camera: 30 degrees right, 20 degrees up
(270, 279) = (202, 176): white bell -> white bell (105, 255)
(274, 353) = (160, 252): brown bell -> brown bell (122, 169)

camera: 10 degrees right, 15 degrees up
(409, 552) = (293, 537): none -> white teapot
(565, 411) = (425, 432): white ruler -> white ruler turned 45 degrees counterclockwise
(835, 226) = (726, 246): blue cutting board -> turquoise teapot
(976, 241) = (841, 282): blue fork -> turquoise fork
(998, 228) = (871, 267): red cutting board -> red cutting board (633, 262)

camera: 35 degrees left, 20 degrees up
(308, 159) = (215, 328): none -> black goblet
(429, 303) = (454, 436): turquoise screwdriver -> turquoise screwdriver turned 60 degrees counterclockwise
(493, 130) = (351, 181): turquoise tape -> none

* * *

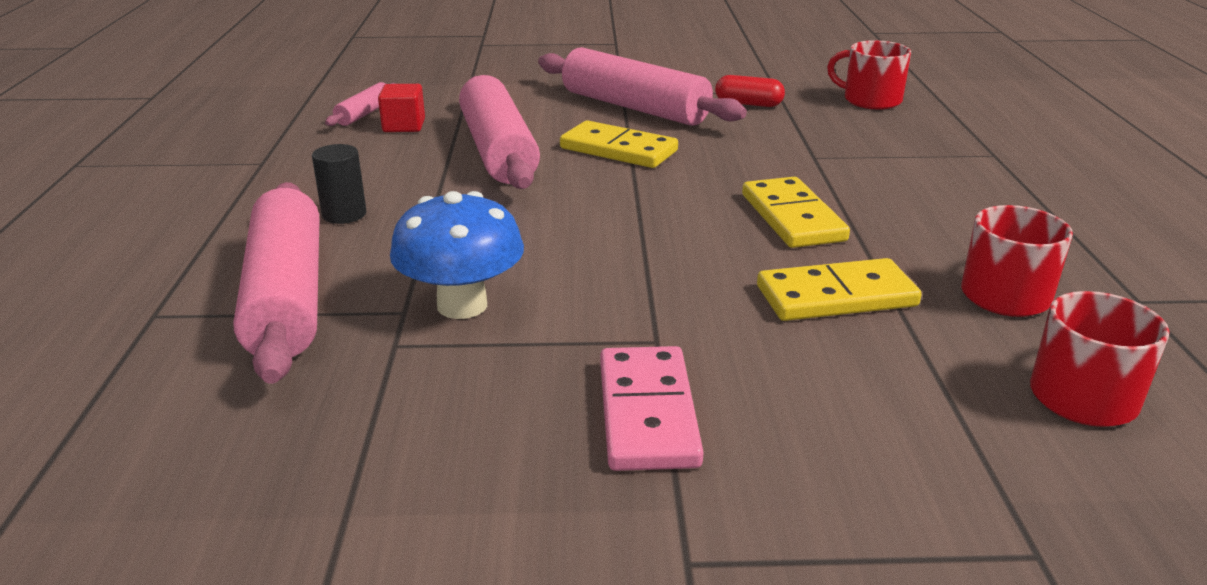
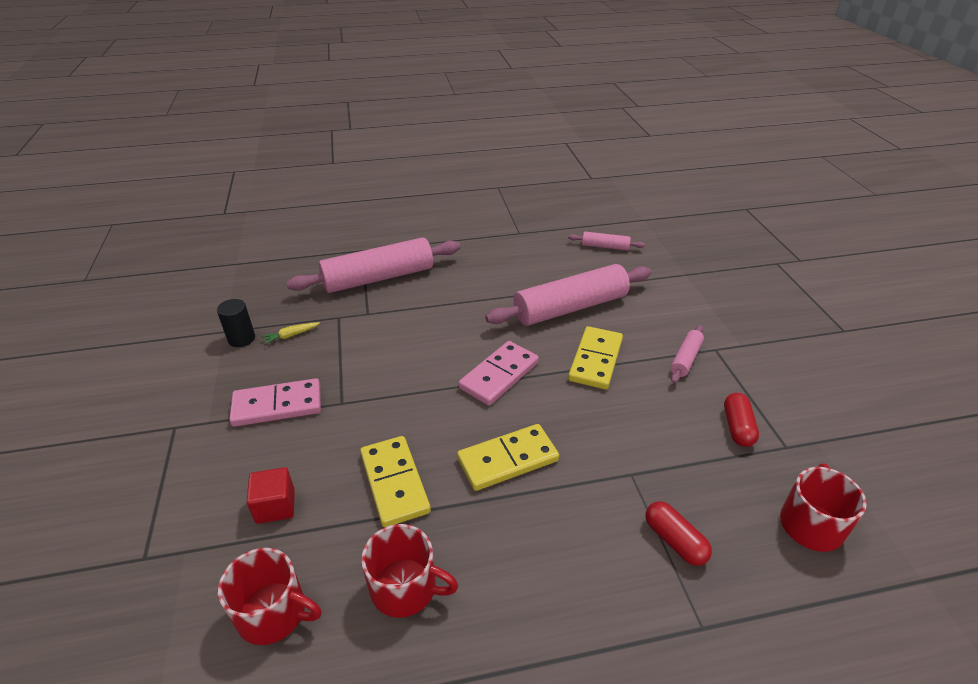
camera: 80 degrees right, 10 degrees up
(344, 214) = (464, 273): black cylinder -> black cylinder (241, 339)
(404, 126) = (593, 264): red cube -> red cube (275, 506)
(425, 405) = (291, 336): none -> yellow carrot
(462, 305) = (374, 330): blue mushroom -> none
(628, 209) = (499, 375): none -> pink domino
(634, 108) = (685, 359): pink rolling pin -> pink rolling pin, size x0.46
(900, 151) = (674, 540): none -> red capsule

WHAT YOU NEED TO DO
After locating the line with "camera: 30 degrees right, 20 degrees up" in the material above, return it and each line after it exactly, ending at the line with "camera: 35 degrees left, 20 degrees up".

RESULT OF THE TASK
camera: 30 degrees right, 20 degrees up
(270, 279) = (202, 176): white bell -> white bell (105, 255)
(274, 353) = (160, 252): brown bell -> brown bell (122, 169)

camera: 10 degrees right, 15 degrees up
(409, 552) = (293, 537): none -> white teapot
(565, 411) = (425, 432): white ruler -> white ruler turned 45 degrees counterclockwise
(835, 226) = (726, 246): blue cutting board -> turquoise teapot
(976, 241) = (841, 282): blue fork -> turquoise fork
(998, 228) = (871, 267): red cutting board -> red cutting board (633, 262)

camera: 35 degrees left, 20 degrees up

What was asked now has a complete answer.